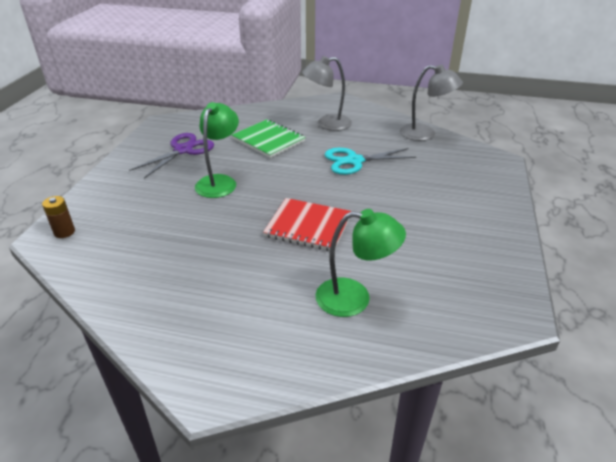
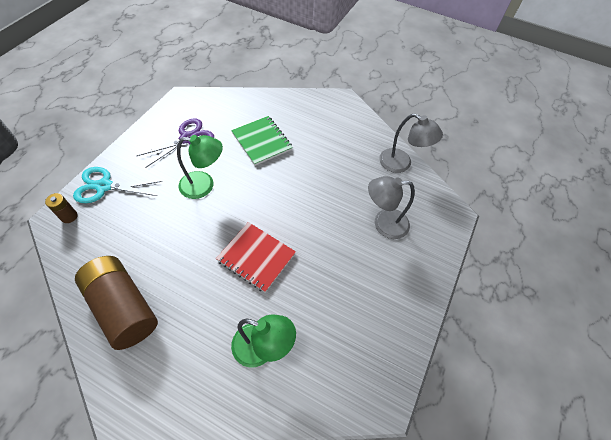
camera: 10 degrees right, 20 degrees up
(167, 296) = (123, 307): none -> brown battery
(219, 181) = (204, 185): green lamp -> green lamp turned 60 degrees clockwise
(327, 124) = (319, 131): grey lamp -> grey lamp (383, 224)
(354, 161) = (325, 185): turquoise scissors -> turquoise scissors (104, 186)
===
### PROBLEM DESCRIPTION
Single out each line of the records above with the string "degrees" in it, and copy it.

### SOLUTION BELOW
camera: 10 degrees right, 20 degrees up
(219, 181) = (204, 185): green lamp -> green lamp turned 60 degrees clockwise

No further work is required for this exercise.